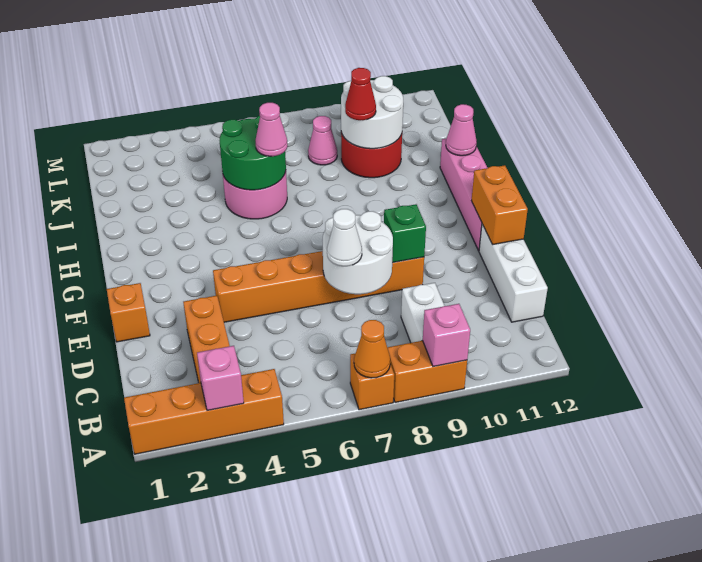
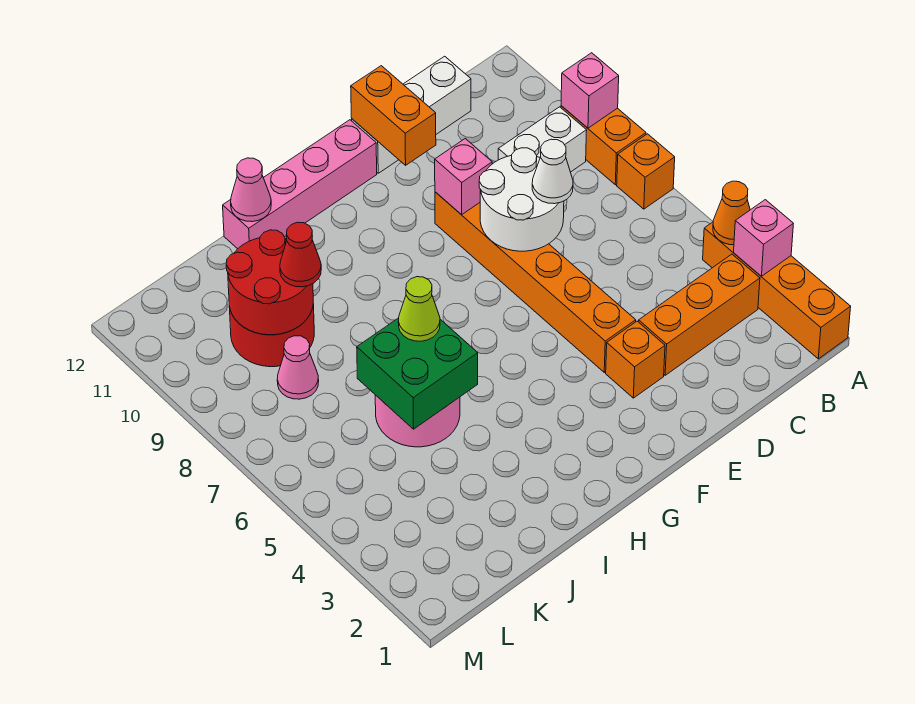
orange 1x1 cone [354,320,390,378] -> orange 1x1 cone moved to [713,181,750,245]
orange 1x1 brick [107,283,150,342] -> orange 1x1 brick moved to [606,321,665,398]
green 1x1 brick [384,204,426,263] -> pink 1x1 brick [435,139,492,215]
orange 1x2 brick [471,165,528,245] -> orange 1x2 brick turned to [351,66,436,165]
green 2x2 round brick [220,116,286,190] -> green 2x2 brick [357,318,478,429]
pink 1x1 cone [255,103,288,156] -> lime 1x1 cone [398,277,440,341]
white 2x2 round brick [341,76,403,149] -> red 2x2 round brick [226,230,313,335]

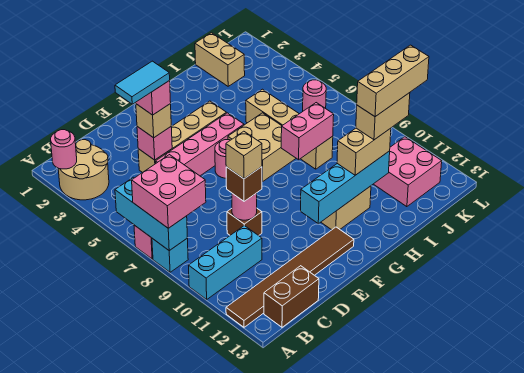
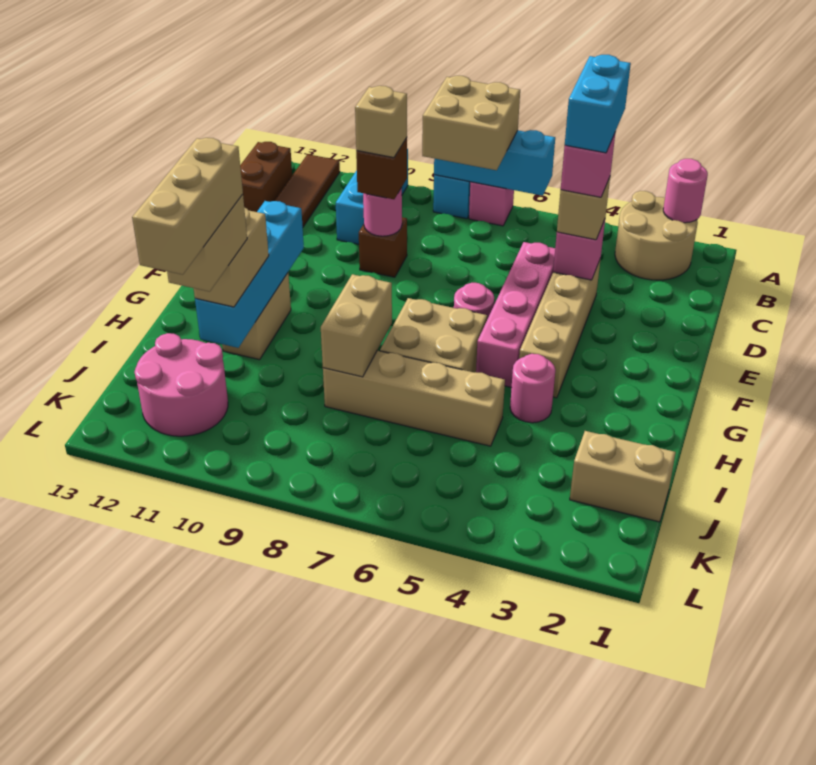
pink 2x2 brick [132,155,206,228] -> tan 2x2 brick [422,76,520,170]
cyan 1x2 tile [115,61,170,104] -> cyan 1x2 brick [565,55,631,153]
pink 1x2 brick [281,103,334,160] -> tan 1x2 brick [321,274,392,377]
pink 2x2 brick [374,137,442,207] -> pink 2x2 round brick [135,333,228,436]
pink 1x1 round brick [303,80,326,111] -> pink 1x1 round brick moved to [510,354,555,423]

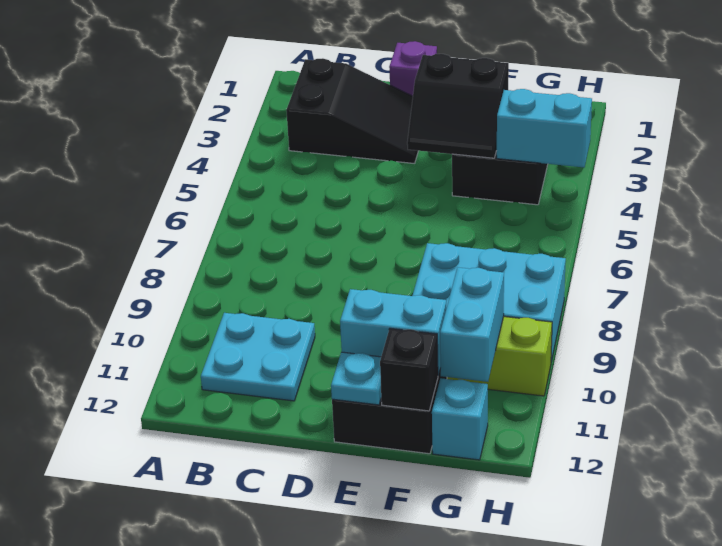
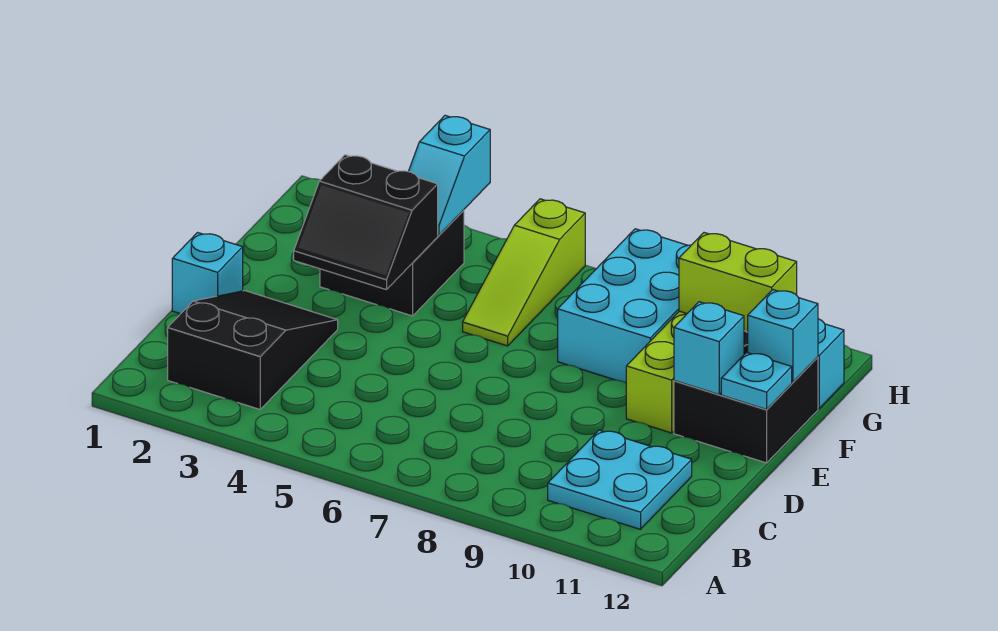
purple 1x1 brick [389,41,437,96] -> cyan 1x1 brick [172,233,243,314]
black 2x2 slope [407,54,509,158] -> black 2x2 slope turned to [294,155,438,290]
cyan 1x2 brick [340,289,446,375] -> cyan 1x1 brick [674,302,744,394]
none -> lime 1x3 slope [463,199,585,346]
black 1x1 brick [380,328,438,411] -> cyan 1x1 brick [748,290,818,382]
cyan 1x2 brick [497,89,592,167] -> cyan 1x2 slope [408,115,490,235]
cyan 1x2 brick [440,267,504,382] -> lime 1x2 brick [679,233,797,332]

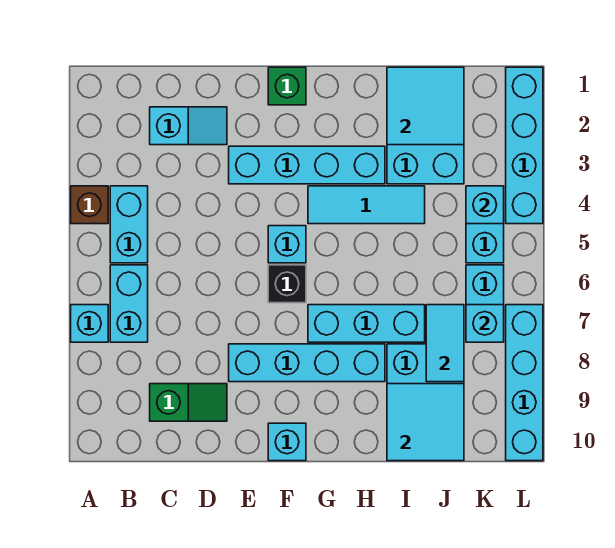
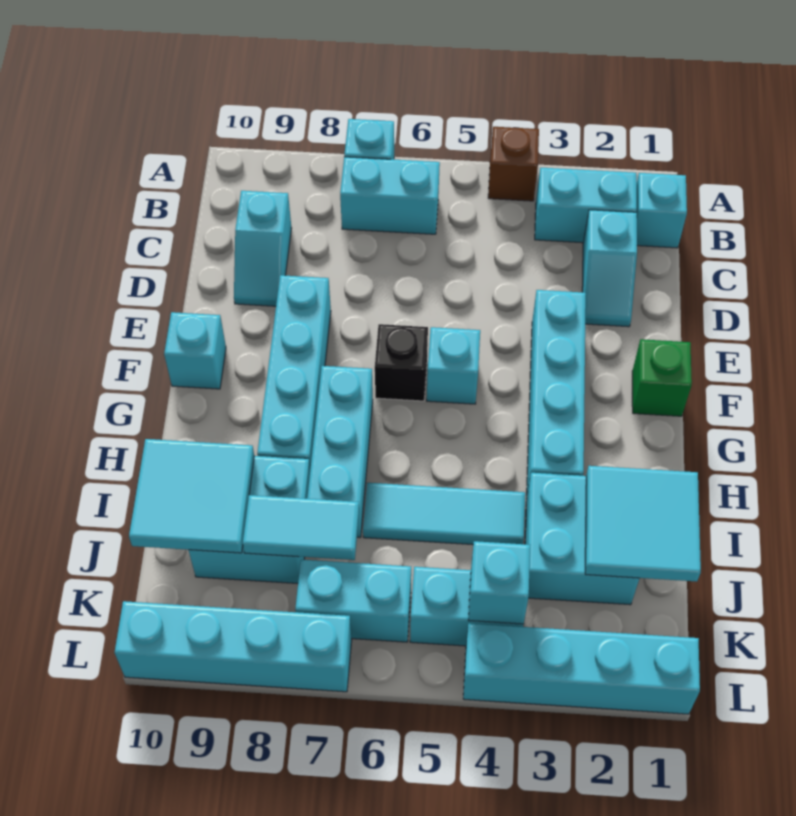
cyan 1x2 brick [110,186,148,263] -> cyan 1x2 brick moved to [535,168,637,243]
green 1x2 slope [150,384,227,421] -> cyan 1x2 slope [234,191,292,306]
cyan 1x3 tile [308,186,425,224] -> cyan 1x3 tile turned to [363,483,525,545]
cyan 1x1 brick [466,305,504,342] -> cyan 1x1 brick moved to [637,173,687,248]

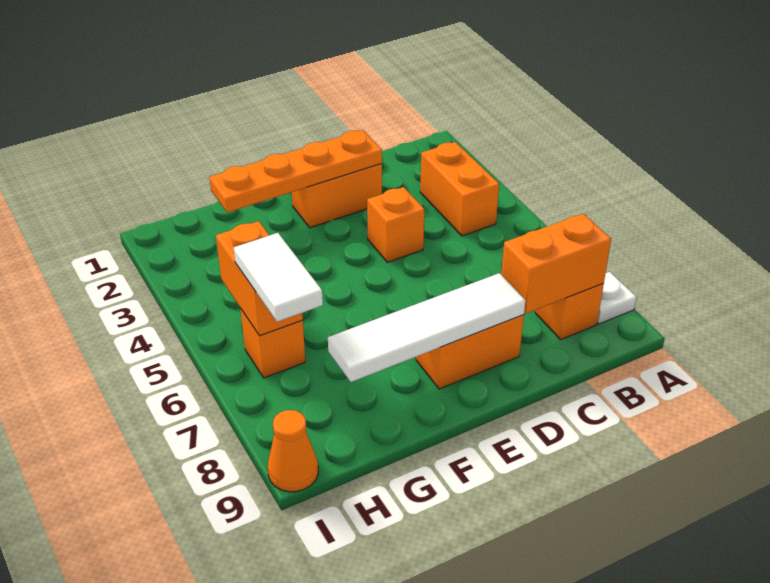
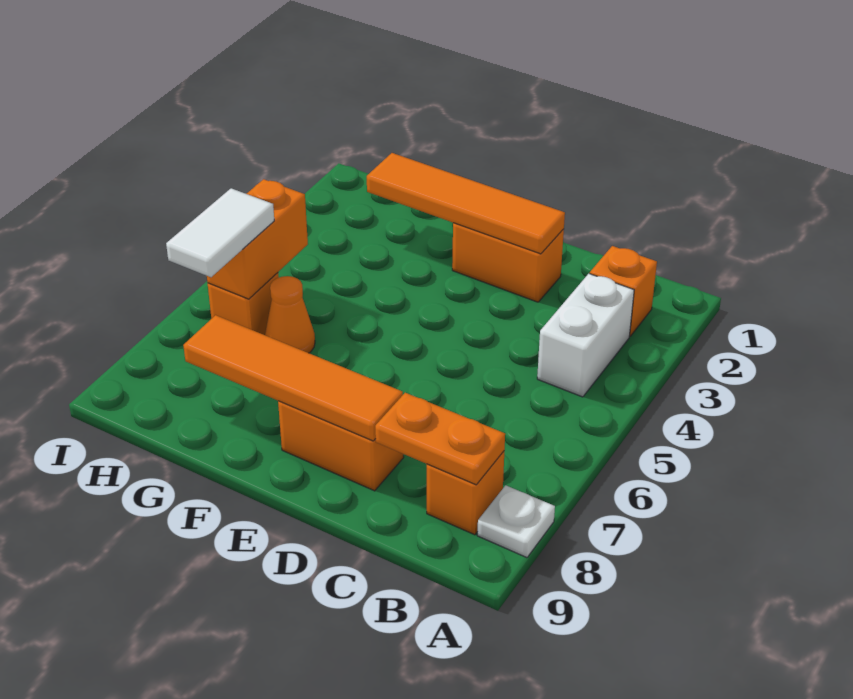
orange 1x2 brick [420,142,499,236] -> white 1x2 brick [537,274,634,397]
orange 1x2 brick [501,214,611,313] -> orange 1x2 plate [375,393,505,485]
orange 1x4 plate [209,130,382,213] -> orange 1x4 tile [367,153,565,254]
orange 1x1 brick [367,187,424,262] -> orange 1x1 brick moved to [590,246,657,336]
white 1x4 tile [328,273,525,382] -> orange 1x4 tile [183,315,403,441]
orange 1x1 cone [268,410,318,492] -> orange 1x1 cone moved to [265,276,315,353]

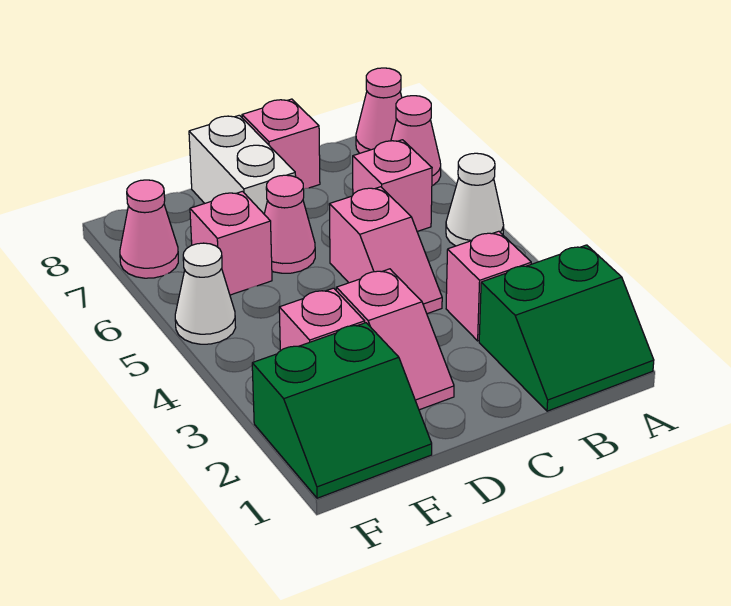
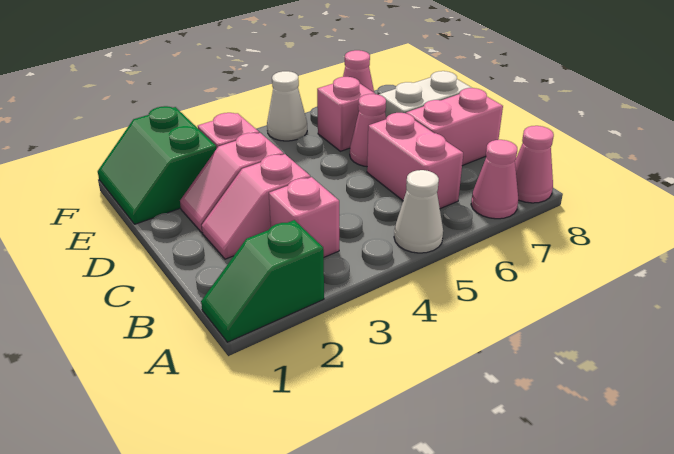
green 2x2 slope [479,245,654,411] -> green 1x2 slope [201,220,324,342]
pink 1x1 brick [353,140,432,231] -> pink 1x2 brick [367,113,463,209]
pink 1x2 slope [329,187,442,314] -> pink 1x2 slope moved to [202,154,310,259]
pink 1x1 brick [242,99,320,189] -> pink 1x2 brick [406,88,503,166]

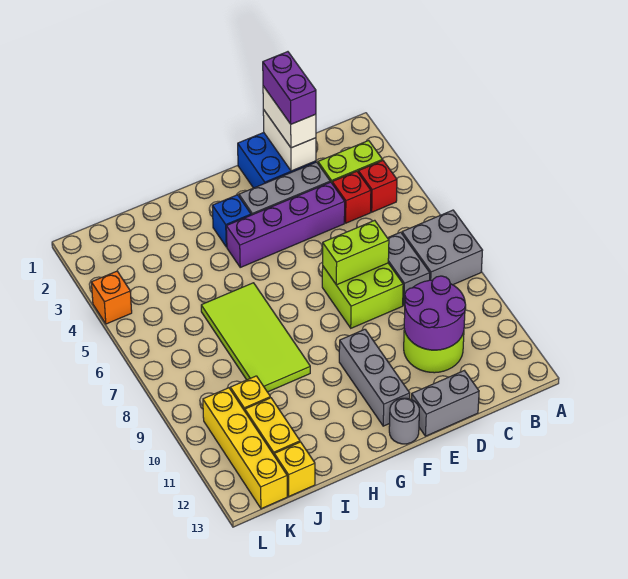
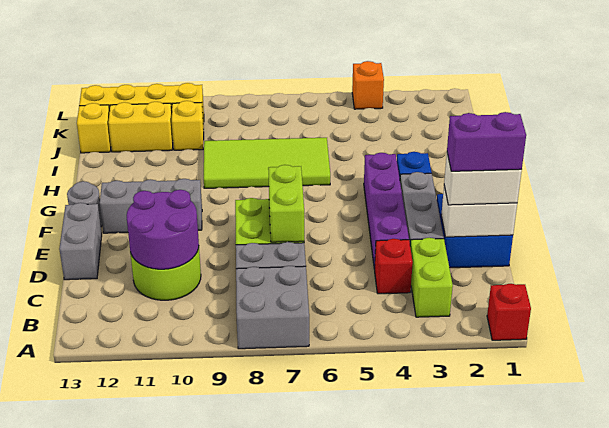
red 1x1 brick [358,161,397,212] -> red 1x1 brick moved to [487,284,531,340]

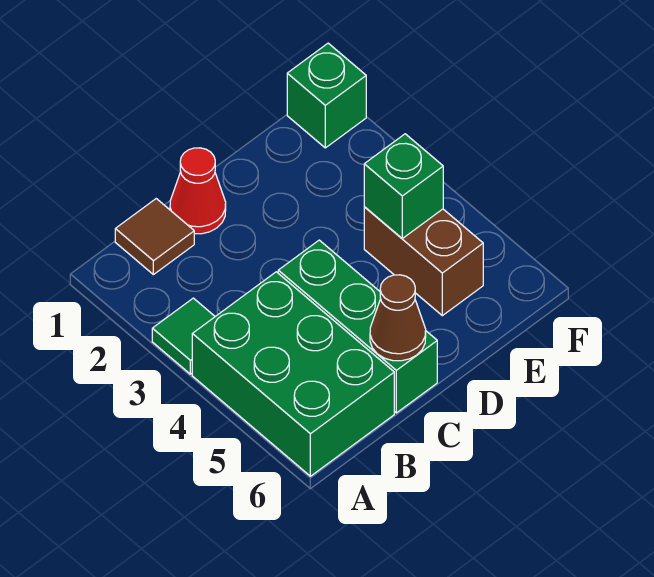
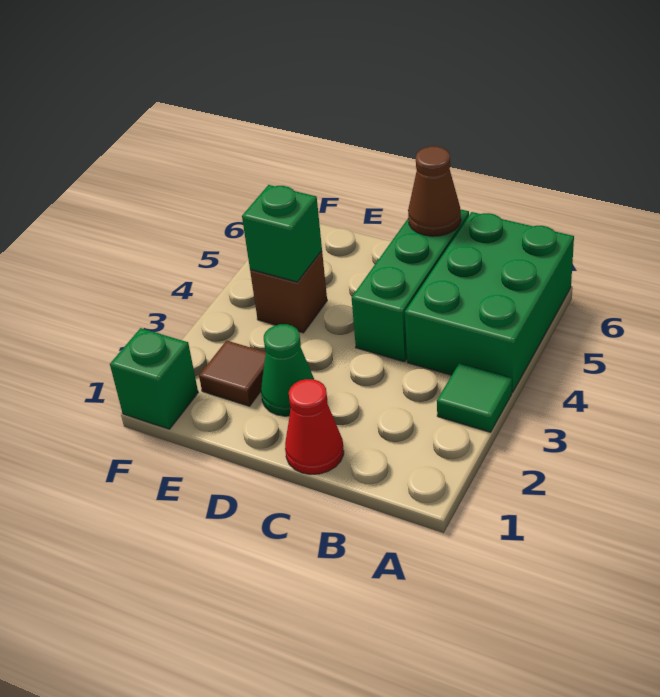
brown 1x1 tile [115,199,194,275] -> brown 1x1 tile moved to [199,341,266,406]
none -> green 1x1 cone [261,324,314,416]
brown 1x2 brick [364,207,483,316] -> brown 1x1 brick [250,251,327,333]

-- -- --

- Activity: I would like the exact lines from the data above, starting with the one that holds "green 1x1 brick" and going on through the one that holds "pink 1x1 brick [353,140,432,231]", without the pictures.

- Response for this exercise:
green 1x1 brick [384,204,426,263] -> pink 1x1 brick [435,139,492,215]
orange 1x2 brick [471,165,528,245] -> orange 1x2 brick turned to [351,66,436,165]
green 2x2 round brick [220,116,286,190] -> green 2x2 brick [357,318,478,429]
pink 1x1 cone [255,103,288,156] -> lime 1x1 cone [398,277,440,341]
white 2x2 round brick [341,76,403,149] -> red 2x2 round brick [226,230,313,335]

pink 2x2 brick [132,155,206,228] -> tan 2x2 brick [422,76,520,170]
cyan 1x2 tile [115,61,170,104] -> cyan 1x2 brick [565,55,631,153]
pink 1x2 brick [281,103,334,160] -> tan 1x2 brick [321,274,392,377]
pink 2x2 brick [374,137,442,207] -> pink 2x2 round brick [135,333,228,436]
pink 1x1 round brick [303,80,326,111] -> pink 1x1 round brick moved to [510,354,555,423]

purple 1x1 brick [389,41,437,96] -> cyan 1x1 brick [172,233,243,314]
black 2x2 slope [407,54,509,158] -> black 2x2 slope turned to [294,155,438,290]
cyan 1x2 brick [340,289,446,375] -> cyan 1x1 brick [674,302,744,394]
none -> lime 1x3 slope [463,199,585,346]
black 1x1 brick [380,328,438,411] -> cyan 1x1 brick [748,290,818,382]
cyan 1x2 brick [497,89,592,167] -> cyan 1x2 slope [408,115,490,235]
cyan 1x2 brick [440,267,504,382] -> lime 1x2 brick [679,233,797,332]

cyan 1x2 brick [110,186,148,263] -> cyan 1x2 brick moved to [535,168,637,243]
green 1x2 slope [150,384,227,421] -> cyan 1x2 slope [234,191,292,306]
cyan 1x3 tile [308,186,425,224] -> cyan 1x3 tile turned to [363,483,525,545]
cyan 1x1 brick [466,305,504,342] -> cyan 1x1 brick moved to [637,173,687,248]

orange 1x2 brick [420,142,499,236] -> white 1x2 brick [537,274,634,397]
orange 1x2 brick [501,214,611,313] -> orange 1x2 plate [375,393,505,485]
orange 1x4 plate [209,130,382,213] -> orange 1x4 tile [367,153,565,254]
orange 1x1 brick [367,187,424,262] -> orange 1x1 brick moved to [590,246,657,336]
white 1x4 tile [328,273,525,382] -> orange 1x4 tile [183,315,403,441]
orange 1x1 cone [268,410,318,492] -> orange 1x1 cone moved to [265,276,315,353]

green 2x2 slope [479,245,654,411] -> green 1x2 slope [201,220,324,342]
pink 1x1 brick [353,140,432,231] -> pink 1x2 brick [367,113,463,209]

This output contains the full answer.